# Required work
Every line from the start of the records through the line with "The orange_house at" is to be written out exactly; pictures are not.

# Entries supplied
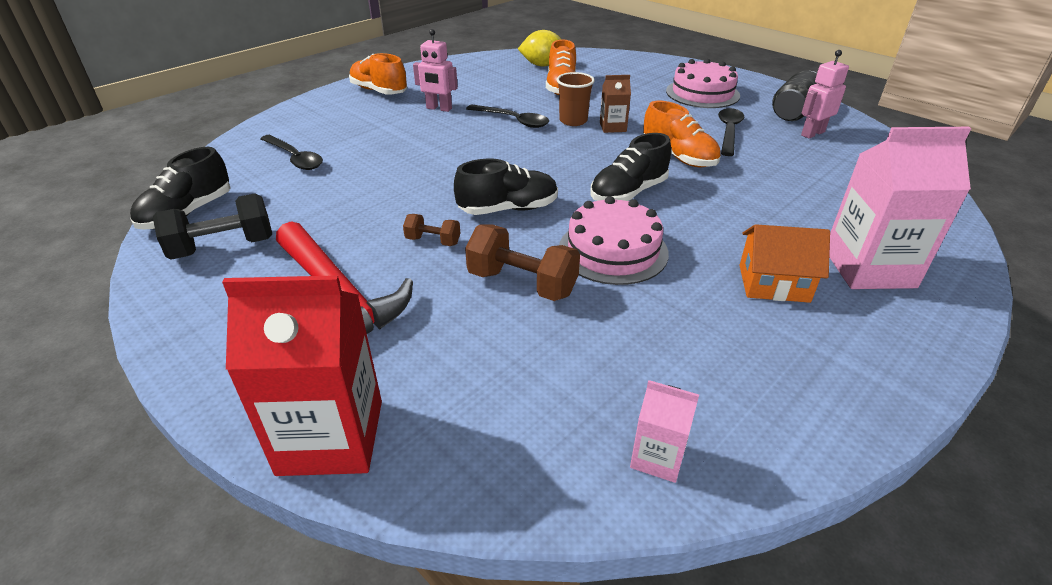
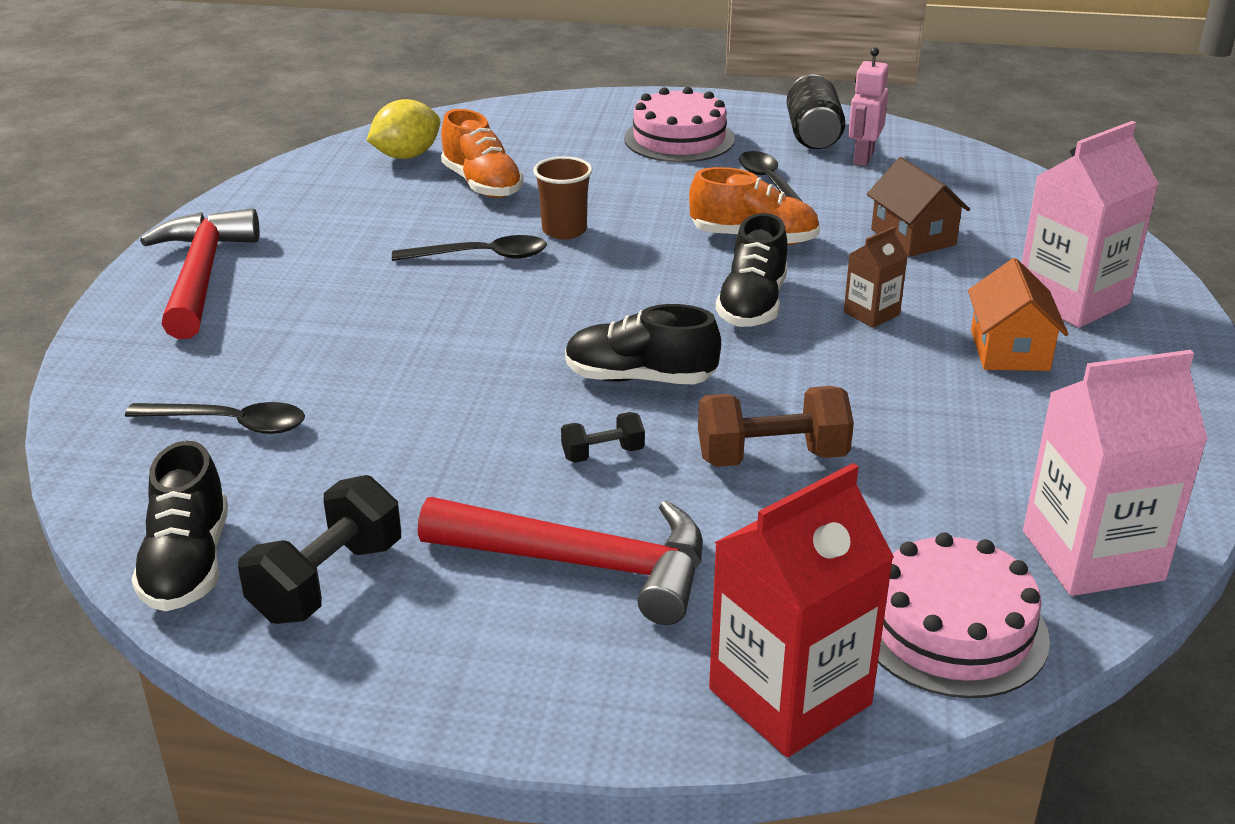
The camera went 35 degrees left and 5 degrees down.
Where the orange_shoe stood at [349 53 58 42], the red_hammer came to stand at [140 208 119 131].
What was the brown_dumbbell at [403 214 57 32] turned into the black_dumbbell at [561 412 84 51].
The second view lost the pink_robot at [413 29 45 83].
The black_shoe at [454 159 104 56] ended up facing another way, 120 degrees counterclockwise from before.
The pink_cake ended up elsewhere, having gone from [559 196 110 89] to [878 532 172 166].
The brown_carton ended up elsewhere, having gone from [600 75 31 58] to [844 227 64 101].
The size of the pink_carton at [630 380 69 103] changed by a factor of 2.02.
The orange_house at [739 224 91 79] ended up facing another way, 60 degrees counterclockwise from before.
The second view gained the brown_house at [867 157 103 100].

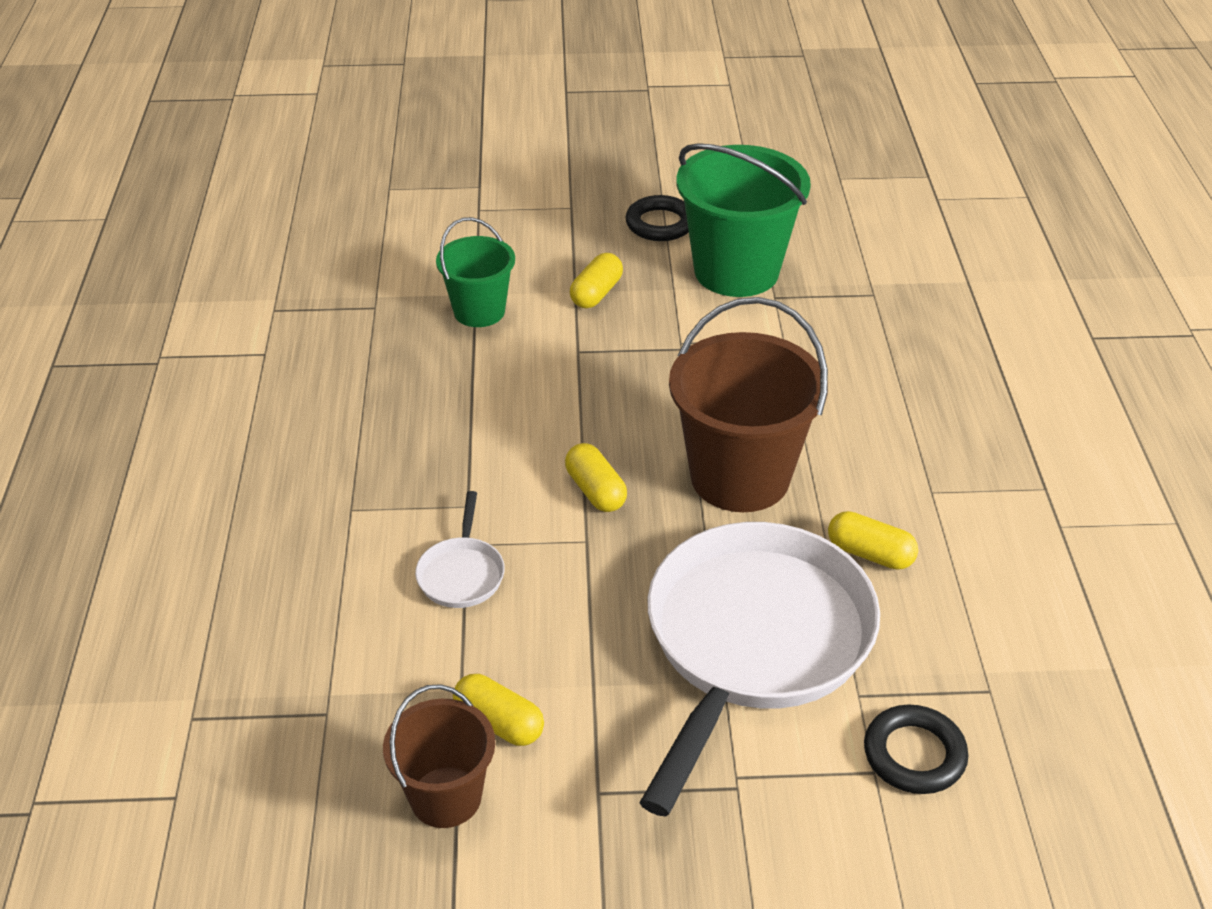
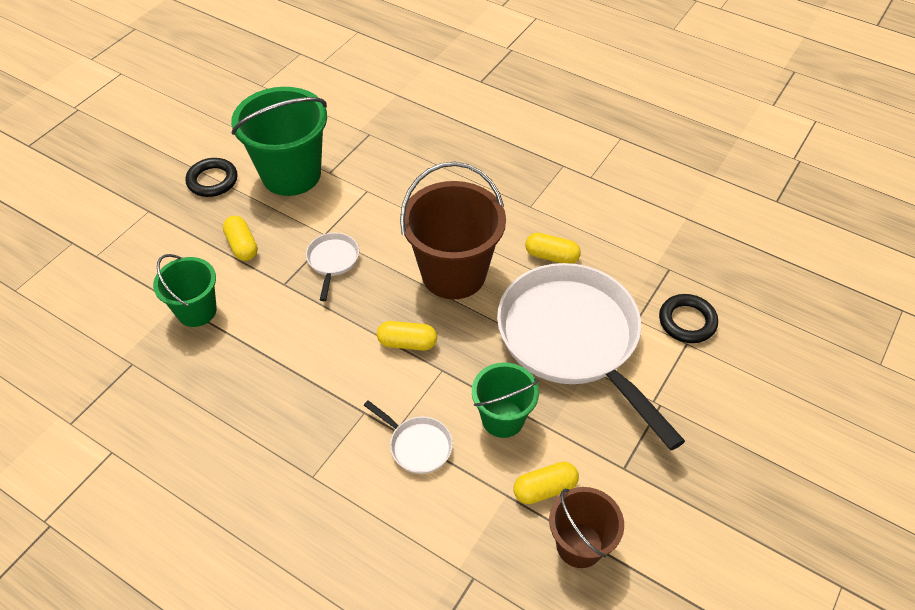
The camera went 55 degrees left and 10 degrees up.
The yellow_capsule at [828 511 90 59] ended up facing another way, 45 degrees clockwise from before.
The second view gained the white_pan at [306 233 53 68].
The second view gained the green_bucket at [472 362 67 76].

# Solution for this problem
The camera went 35 degrees left and 5 degrees down.
Where the orange_shoe stood at [349 53 58 42], the red_hammer came to stand at [140 208 119 131].
What was the brown_dumbbell at [403 214 57 32] turned into the black_dumbbell at [561 412 84 51].
The second view lost the pink_robot at [413 29 45 83].
The black_shoe at [454 159 104 56] ended up facing another way, 120 degrees counterclockwise from before.
The pink_cake ended up elsewhere, having gone from [559 196 110 89] to [878 532 172 166].
The brown_carton ended up elsewhere, having gone from [600 75 31 58] to [844 227 64 101].
The size of the pink_carton at [630 380 69 103] changed by a factor of 2.02.
The orange_house at [739 224 91 79] ended up facing another way, 60 degrees counterclockwise from before.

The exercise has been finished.